> Work to be completed: Beginning with the line that contains "(640, 111) = (590, 117): pink", print each line to the end of the data exactly. Omit the pictures.

═════ Exercise data

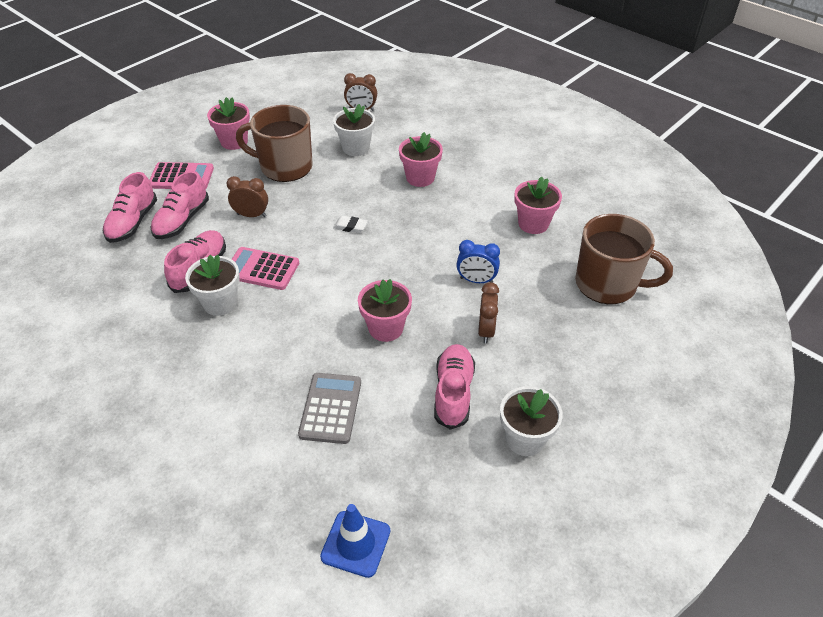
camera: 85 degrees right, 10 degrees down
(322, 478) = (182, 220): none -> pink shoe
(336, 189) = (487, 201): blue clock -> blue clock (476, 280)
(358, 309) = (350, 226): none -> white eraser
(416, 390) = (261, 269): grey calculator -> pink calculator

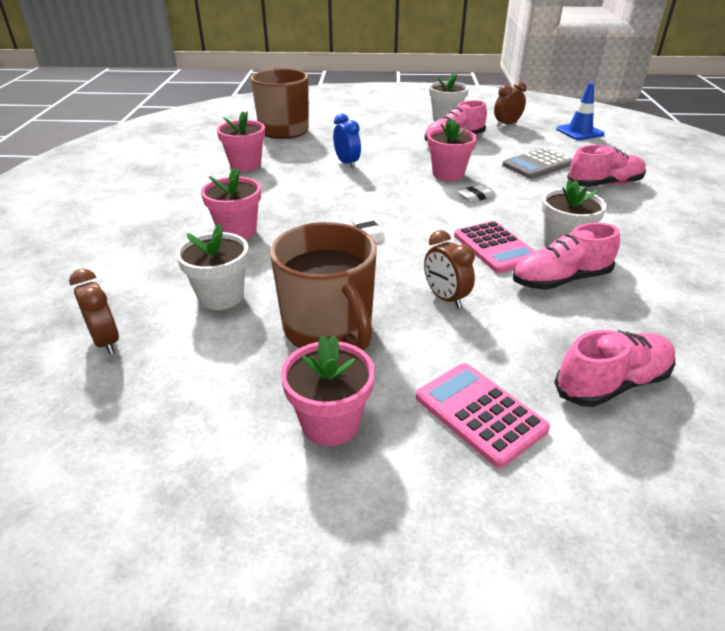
camera: 130 degrees left, 10 degrees down
(182, 220) = (536, 343): pink shoe -> pink shoe (604, 184)
(330, 313) = (475, 197): none -> white eraser
(486, 331) = (389, 147): brown clock -> brown clock (507, 124)

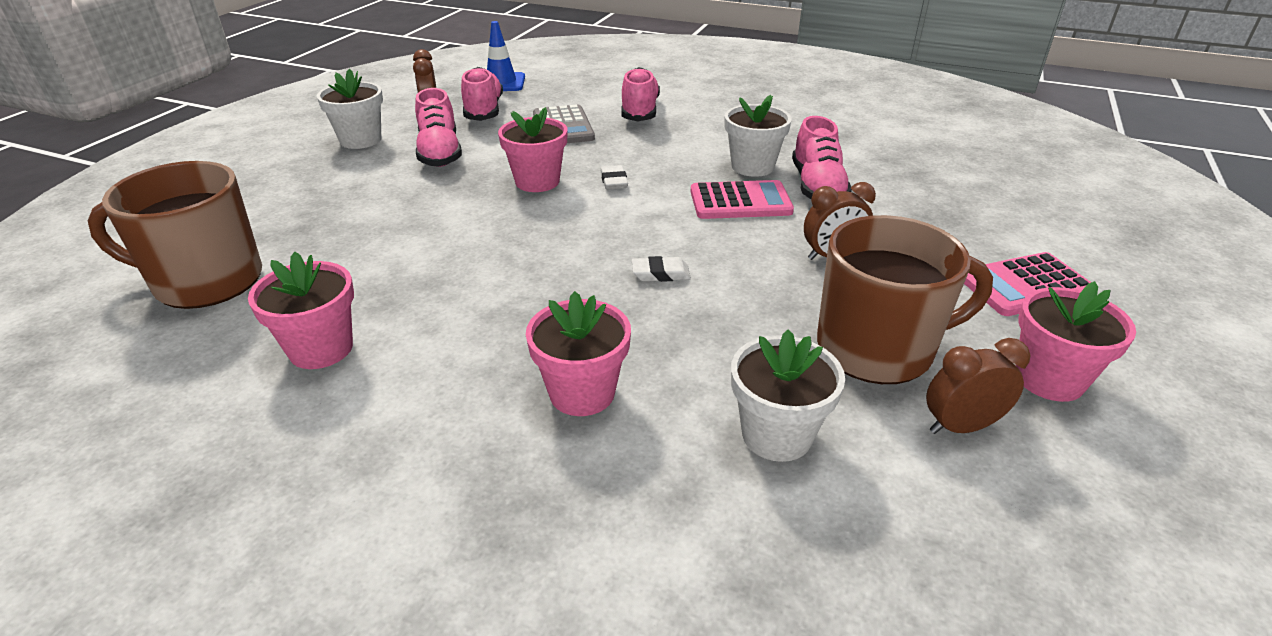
camera: 70 degrees left, 0 degrees up
(106, 342) = (875, 587): brown clock -> brown clock (960, 427)
(347, 163) = (426, 246): blue clock -> none
(612, 384) = (981, 213): pink shoe -> pink shoe (484, 110)

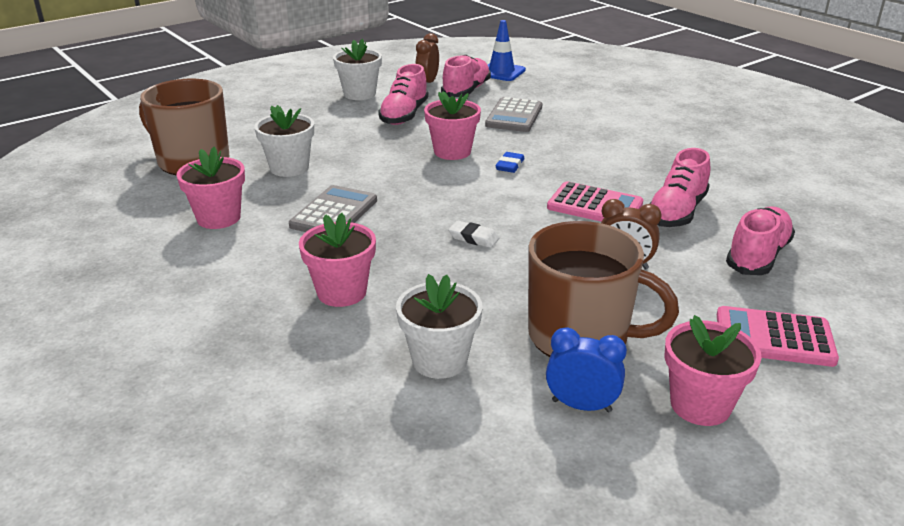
camera: 30 degrees right, 5 degrees down
(472, 294) = (334, 213): none -> grey calculator
(614, 181) = (510, 165): white eraser -> blue eraser
(640, 111) = (590, 117): pink shoe -> pink shoe (757, 256)
(752, 166) = (637, 182): white flower pot -> white flower pot (289, 168)
(960, 427) = (581, 406): brown clock -> blue clock

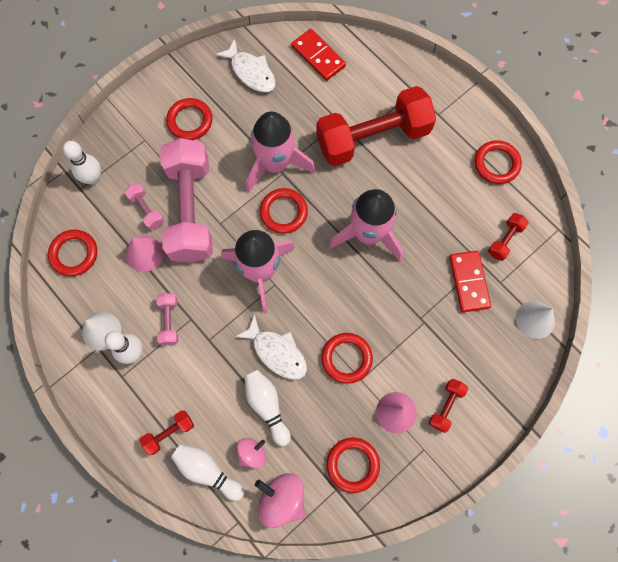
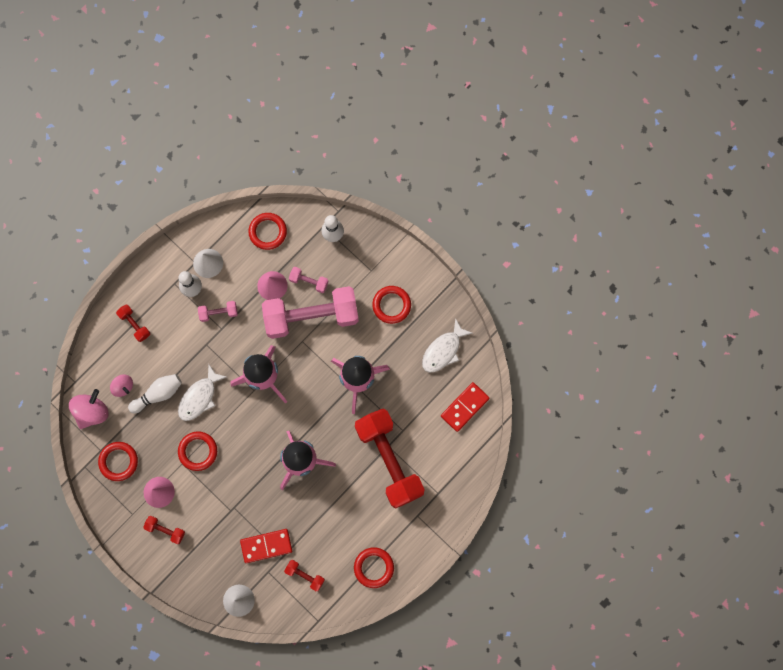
camera: 85 degrees right, 5 degrees up
(146, 210) = (309, 281): pink dumbbell -> pink dumbbell turned 60 degrees clockwise
(207, 471) = (109, 356): white bowling pin -> none
(283, 212) = (315, 391): red ring -> none

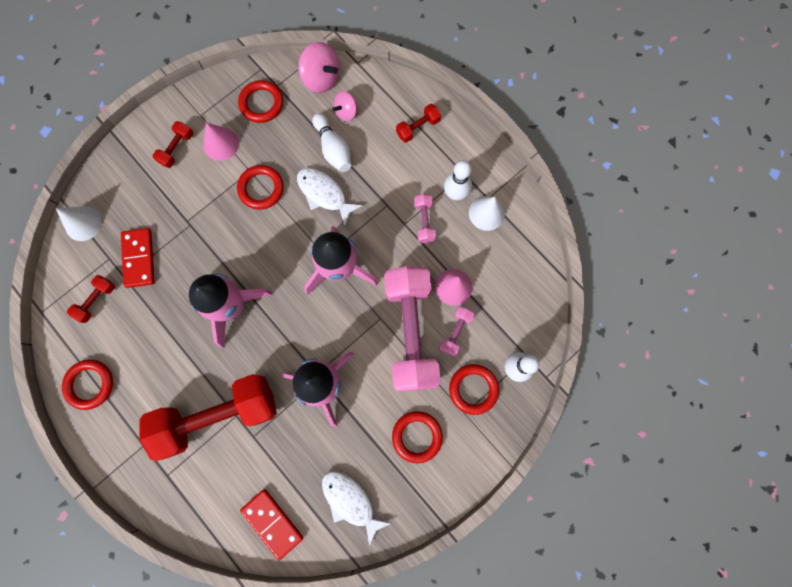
camera: 95 degrees right, 0 degrees up
(268, 232) = (522, 286): red ring -> red ring (473, 389)

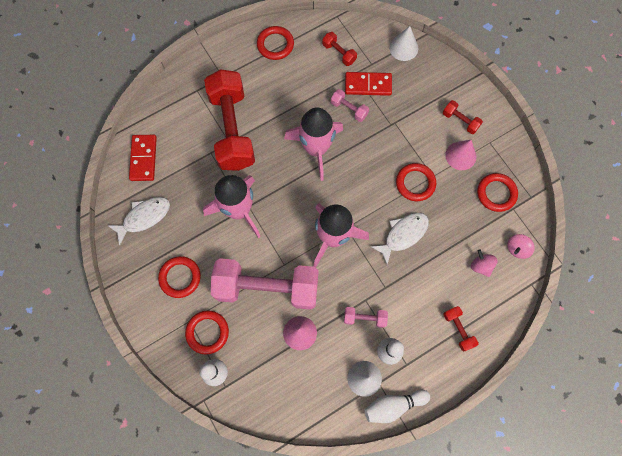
camera: 100 degrees right, 5 degrees down
(272, 523) = (144, 158): red domino -> red domino turned 60 degrees counterclockwise
(321, 78) = (517, 248): pink spinning top -> pink spinning top, size x0.61
(333, 149) = (445, 249): white bowling pin -> white bowling pin (393, 405)
(455, 332) = (259, 326): pink dumbbell -> pink dumbbell (349, 109)

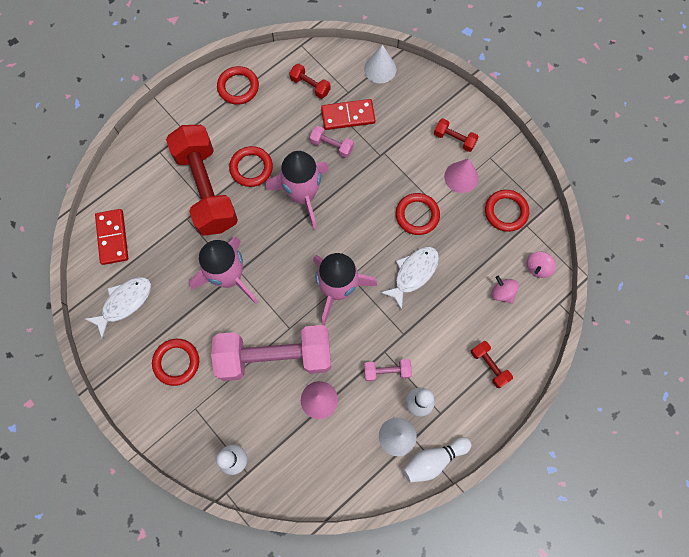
camera: 10 degrees left, 0 degrees up
(207, 332) = (217, 417): red ring -> red ring (251, 168)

══════════

> Task response:
(640, 111) = (590, 117): pink shoe -> pink shoe (757, 256)
(752, 166) = (637, 182): white flower pot -> white flower pot (289, 168)
(960, 427) = (581, 406): brown clock -> blue clock

camera: 85 degrees right, 5 degrees up
(146, 210) = (309, 281): pink dumbbell -> pink dumbbell turned 60 degrees clockwise
(207, 471) = (109, 356): white bowling pin -> none
(283, 212) = (315, 391): red ring -> none

camera: 95 degrees right, 0 degrees up
(268, 232) = (522, 286): red ring -> red ring (473, 389)

camera: 100 degrees right, 5 degrees down
(272, 523) = (144, 158): red domino -> red domino turned 60 degrees counterclockwise
(321, 78) = (517, 248): pink spinning top -> pink spinning top, size x0.61
(333, 149) = (445, 249): white bowling pin -> white bowling pin (393, 405)
(455, 332) = (259, 326): pink dumbbell -> pink dumbbell (349, 109)

camera: 10 degrees left, 0 degrees up
(207, 332) = (217, 417): red ring -> red ring (251, 168)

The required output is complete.